§ Task directions: Repeat the data that follows verbatim. Images are not part of the copy.

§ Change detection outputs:
----------------

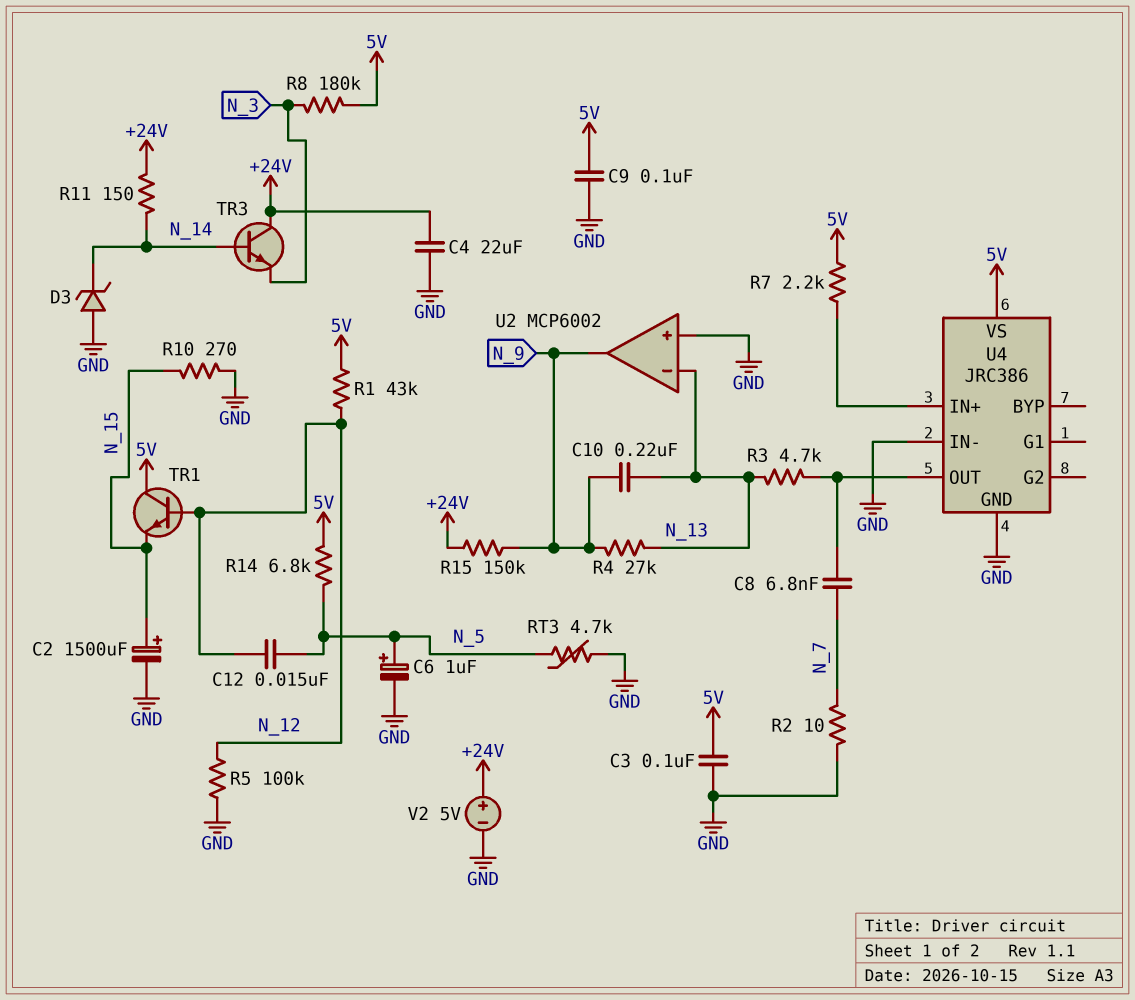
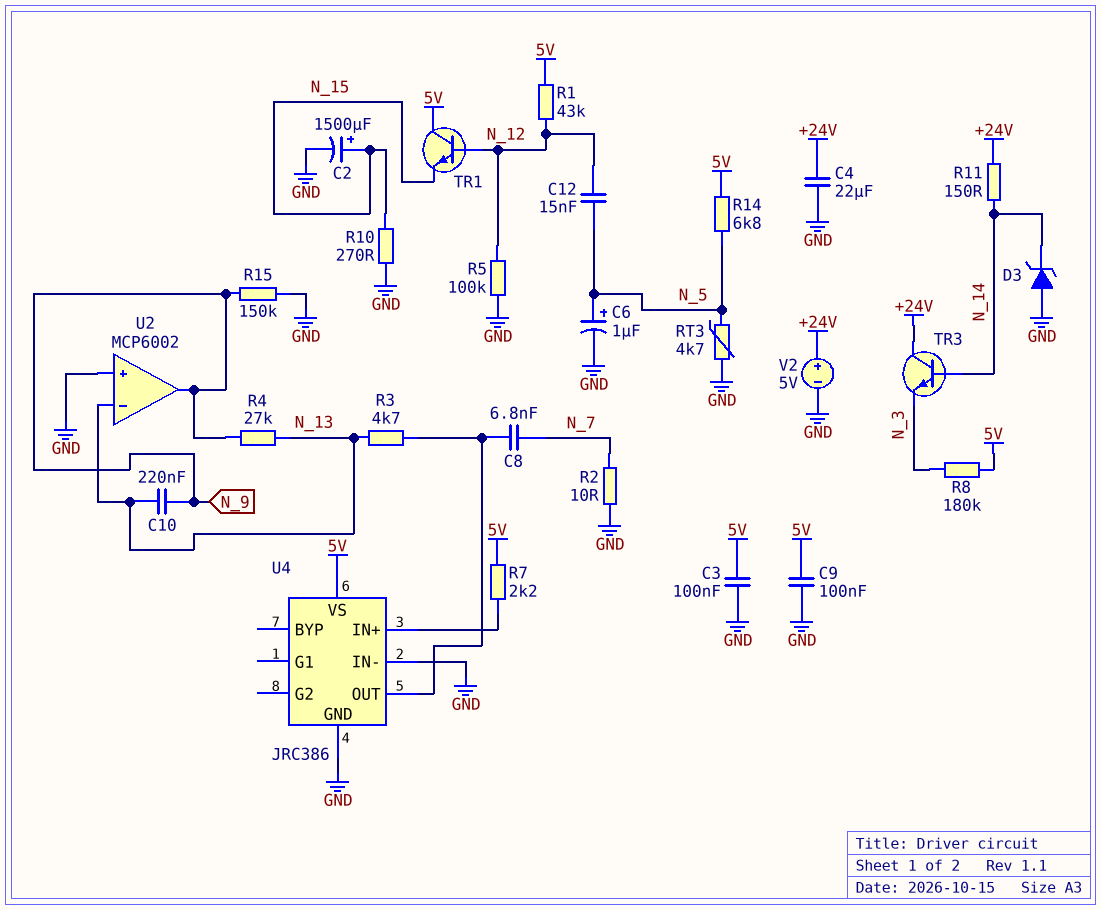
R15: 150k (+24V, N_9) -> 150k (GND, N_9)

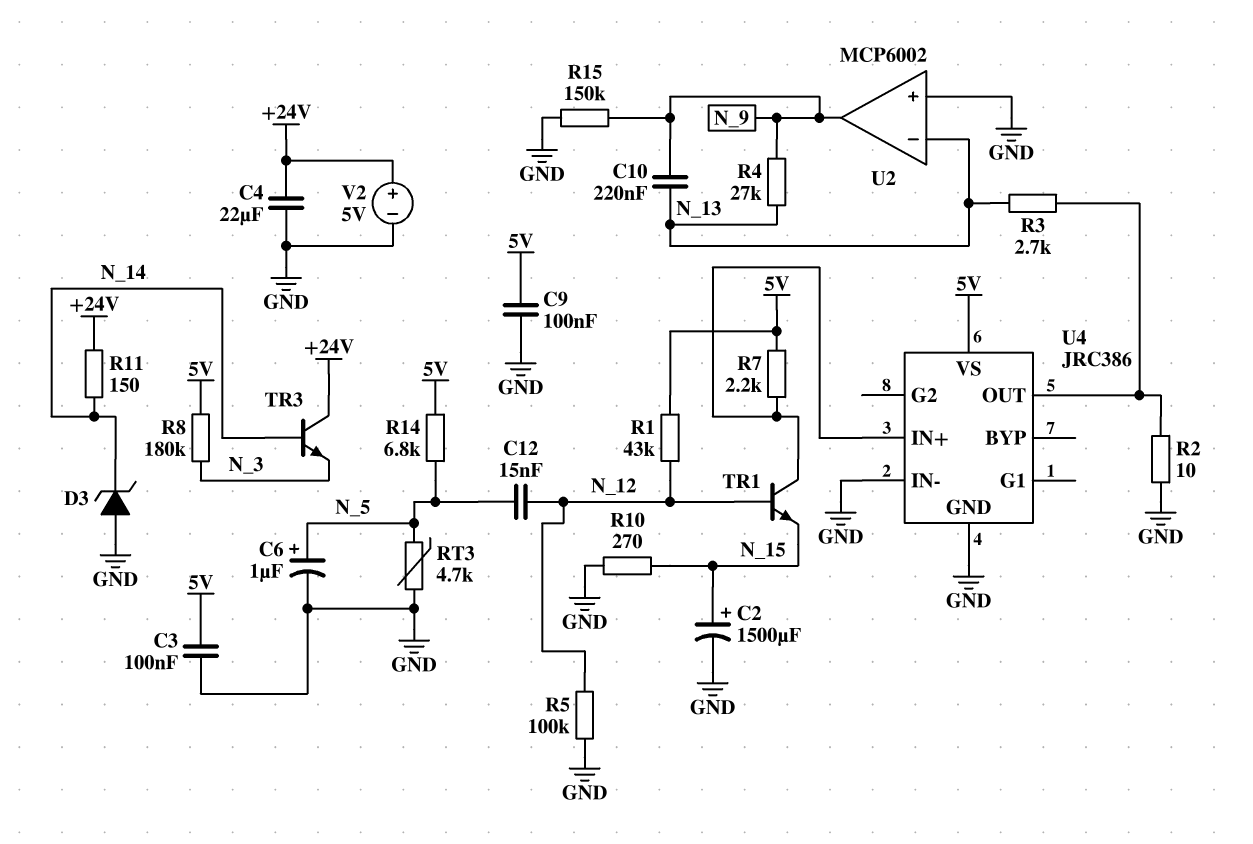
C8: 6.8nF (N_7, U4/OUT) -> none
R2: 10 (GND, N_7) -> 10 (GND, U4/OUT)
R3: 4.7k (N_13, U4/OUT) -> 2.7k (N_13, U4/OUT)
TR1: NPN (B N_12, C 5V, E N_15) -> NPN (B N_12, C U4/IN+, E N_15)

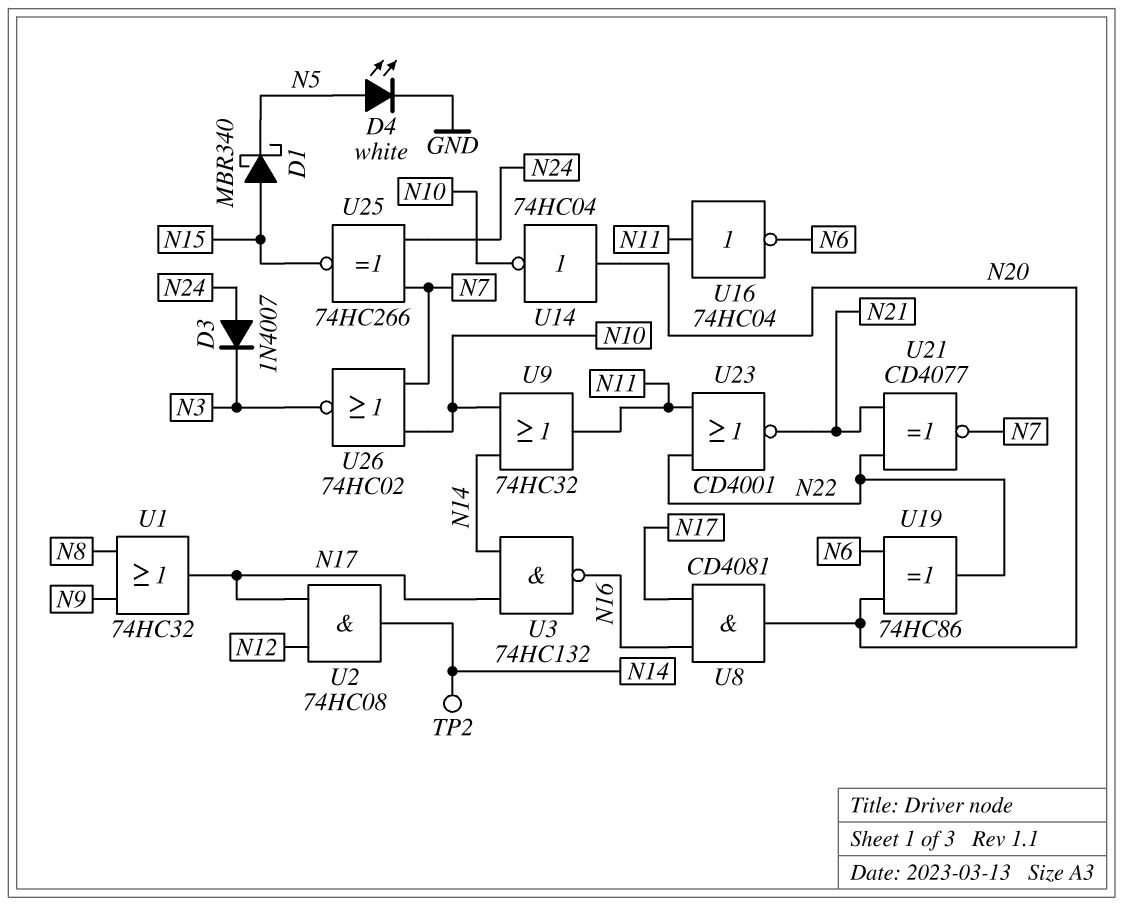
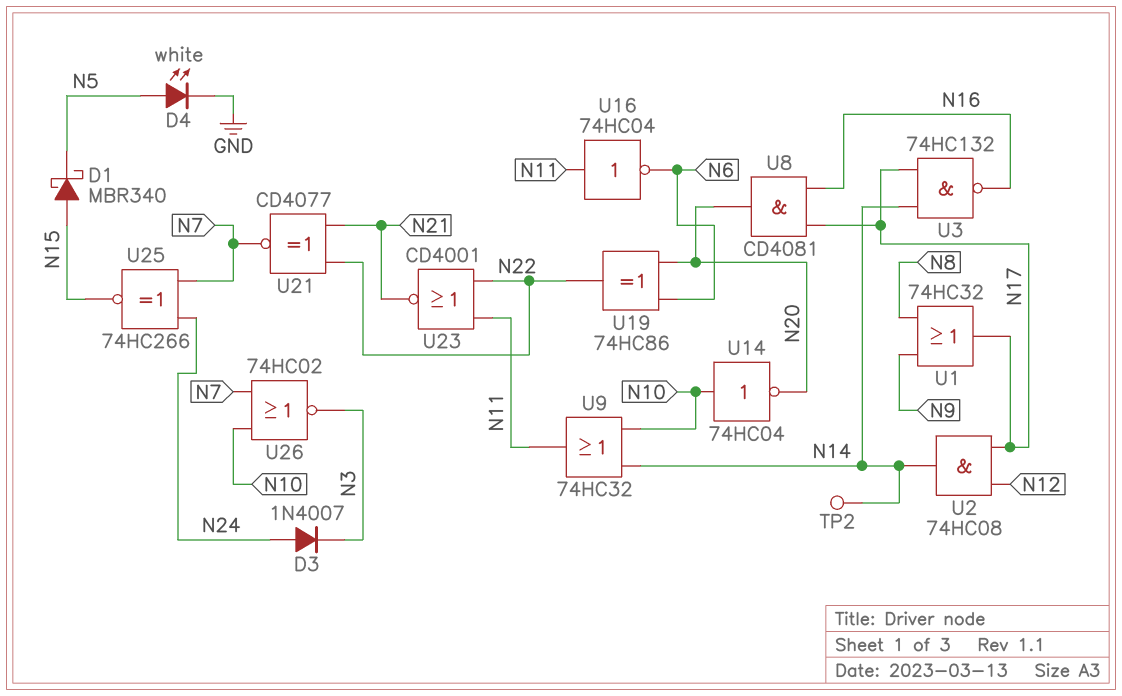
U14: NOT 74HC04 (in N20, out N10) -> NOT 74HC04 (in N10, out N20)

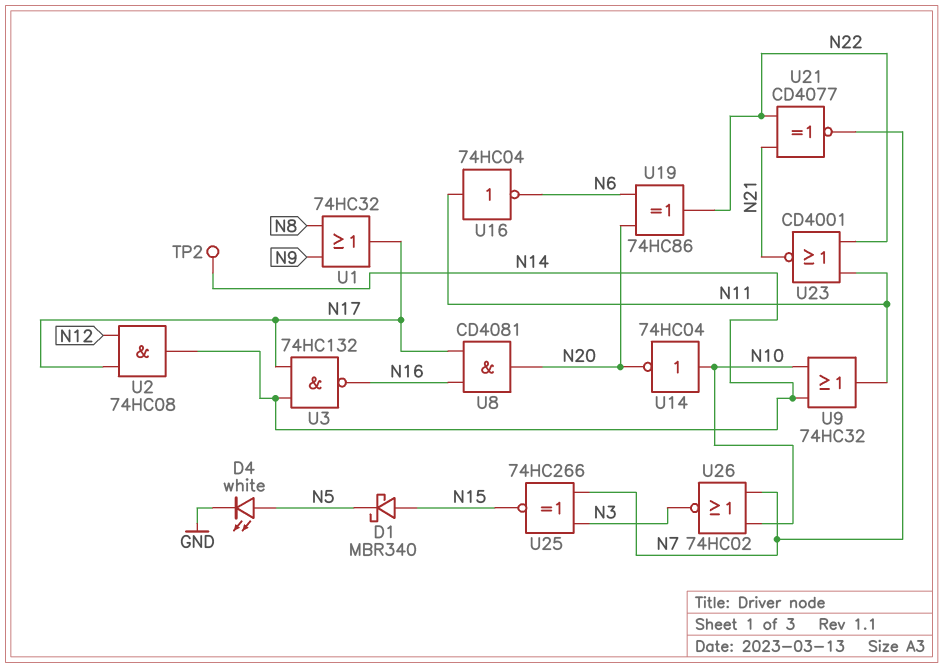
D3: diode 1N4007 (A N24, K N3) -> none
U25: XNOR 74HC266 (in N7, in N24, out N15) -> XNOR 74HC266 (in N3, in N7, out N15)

----------------

§ Exercise output:
R15: 150k (+24V, N_9) -> 150k (GND, N_9)

C8: 6.8nF (N_7, U4/OUT) -> none
R2: 10 (GND, N_7) -> 10 (GND, U4/OUT)
R3: 4.7k (N_13, U4/OUT) -> 2.7k (N_13, U4/OUT)
TR1: NPN (B N_12, C 5V, E N_15) -> NPN (B N_12, C U4/IN+, E N_15)

U14: NOT 74HC04 (in N20, out N10) -> NOT 74HC04 (in N10, out N20)

D3: diode 1N4007 (A N24, K N3) -> none
U25: XNOR 74HC266 (in N7, in N24, out N15) -> XNOR 74HC266 (in N3, in N7, out N15)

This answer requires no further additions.